**What you are asked to do:**
Please copy the data below exactly, from its first line through the line holding "green semicircle: (659, 239)", and skip the pictures.
-- Opening Marker --
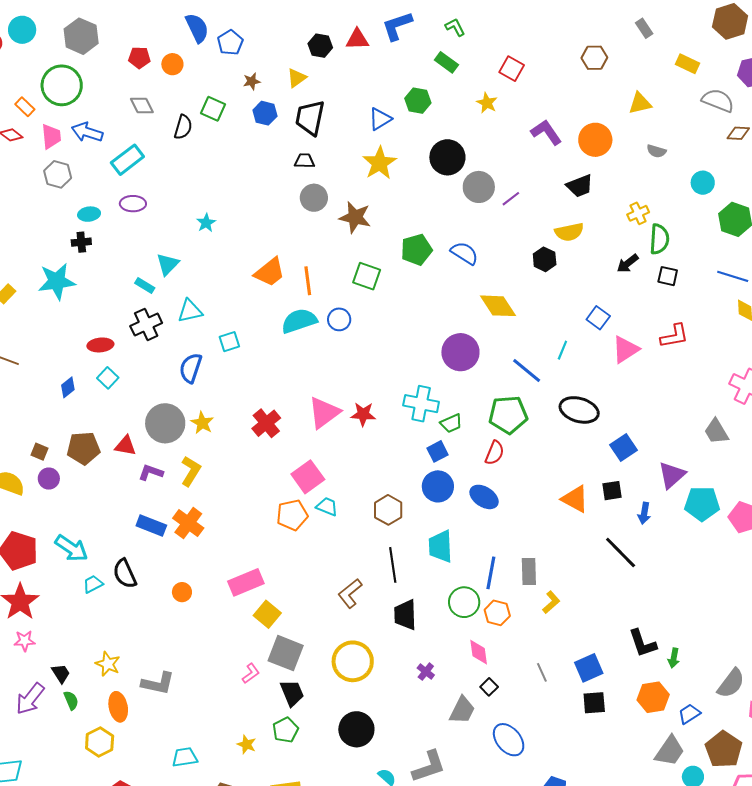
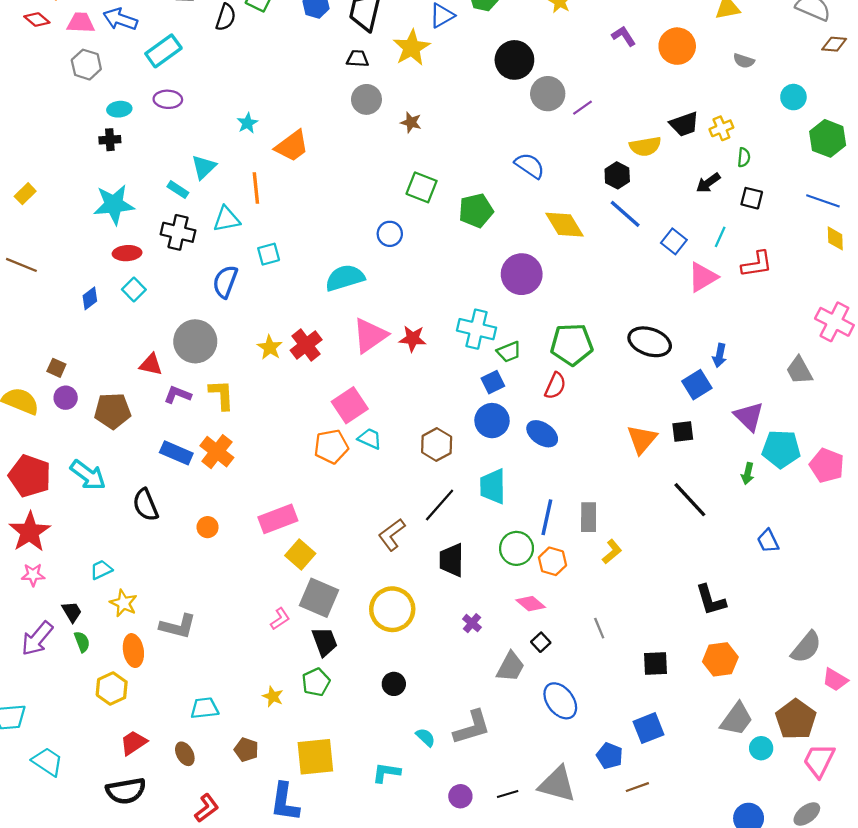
purple L-shape: (546, 132) -> (624, 36), size x0.7
pink trapezoid: (51, 136) -> (81, 23), turned -84
yellow star: (380, 163) -> (412, 48), moved
black trapezoid: (580, 186) -> (684, 124), moved
brown star: (355, 217) -> (411, 122), size x0.6
green semicircle: (659, 239) -> (744, 157), size x0.6
green pentagon: (416, 250) -> (476, 211), moved
orange trapezoid: (270, 272) -> (292, 146), moved
cyan star: (57, 281) -> (114, 205), moved
orange line: (308, 281) -> (256, 188), moved
cyan semicircle: (299, 321) -> (345, 278), moved
black cross: (146, 324) -> (178, 232), turned 36
cyan line: (562, 350) -> (720, 237), moved
blue line: (527, 371) -> (625, 214), moved
yellow star: (202, 423) -> (270, 347), moved
brown pentagon: (83, 448) -> (112, 411), moved
yellow L-shape: (191, 471) -> (222, 395), turned -36
purple triangle: (672, 475) -> (749, 416), turned -36
orange triangle: (575, 499) -> (642, 439), turned 40
blue arrow: (644, 513) -> (720, 355), moved
black line: (393, 565) -> (440, 505), turned 48
cyan trapezoid: (93, 584) -> (101, 570), moved
pink diamond: (479, 652) -> (531, 604), turned -44
green arrow: (674, 658) -> (748, 474), moved
blue square: (589, 668) -> (649, 728), moved
blue trapezoid: (689, 714) -> (768, 541), moved, turned -85
black circle: (356, 729) -> (394, 684), size x0.6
-- Closing Marker --
**Exercise response:**
purple L-shape: (546, 132) -> (624, 36), size x0.7
pink trapezoid: (51, 136) -> (81, 23), turned -84
yellow star: (380, 163) -> (412, 48), moved
black trapezoid: (580, 186) -> (684, 124), moved
brown star: (355, 217) -> (411, 122), size x0.6
green semicircle: (659, 239) -> (744, 157), size x0.6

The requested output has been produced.